**INSTRUCTIONS TO FOLLOW**
Exclude all pictures, then copy each of the records exactly as written.

─── PROVIDED RECORDS ───

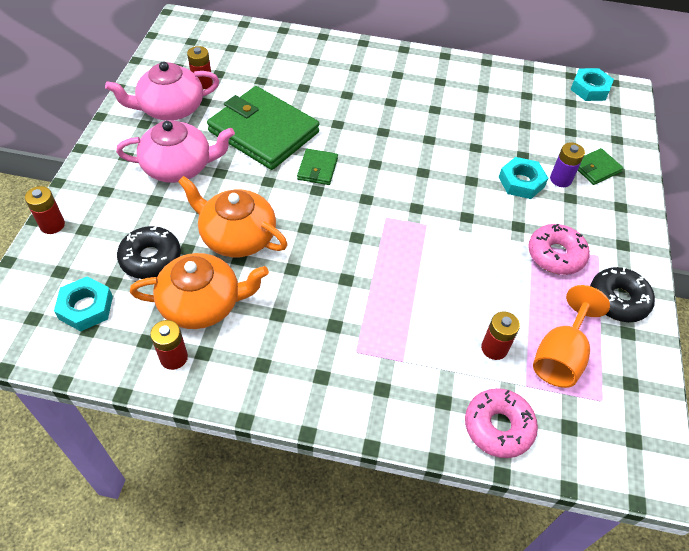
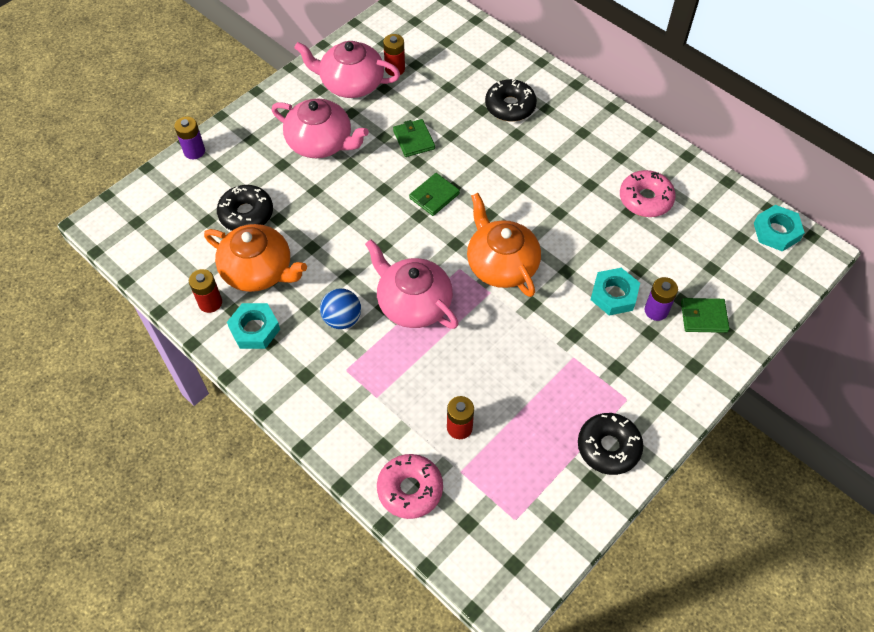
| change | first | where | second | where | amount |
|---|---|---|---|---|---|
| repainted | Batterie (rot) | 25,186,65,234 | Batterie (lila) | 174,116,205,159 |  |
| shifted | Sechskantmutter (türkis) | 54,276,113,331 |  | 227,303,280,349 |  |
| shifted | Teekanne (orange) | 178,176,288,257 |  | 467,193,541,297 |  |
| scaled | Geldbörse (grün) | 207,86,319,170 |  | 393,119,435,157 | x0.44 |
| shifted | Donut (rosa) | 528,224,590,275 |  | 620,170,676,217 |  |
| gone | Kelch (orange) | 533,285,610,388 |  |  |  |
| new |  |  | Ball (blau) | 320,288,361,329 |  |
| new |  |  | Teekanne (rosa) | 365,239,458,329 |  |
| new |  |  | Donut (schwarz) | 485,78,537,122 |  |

───

**RESULT BELOW**
| change | first | where | second | where | amount |
|---|---|---|---|---|---|
| repainted | Batterie (rot) | 25,186,65,234 | Batterie (lila) | 174,116,205,159 |  |
| shifted | Sechskantmutter (türkis) | 54,276,113,331 |  | 227,303,280,349 |  |
| shifted | Teekanne (orange) | 178,176,288,257 |  | 467,193,541,297 |  |
| scaled | Geldbörse (grün) | 207,86,319,170 |  | 393,119,435,157 | x0.44 |
| shifted | Donut (rosa) | 528,224,590,275 |  | 620,170,676,217 |  |
| gone | Kelch (orange) | 533,285,610,388 |  |  |  |
| new |  |  | Ball (blau) | 320,288,361,329 |  |
| new |  |  | Teekanne (rosa) | 365,239,458,329 |  |
| new |  |  | Donut (schwarz) | 485,78,537,122 |  |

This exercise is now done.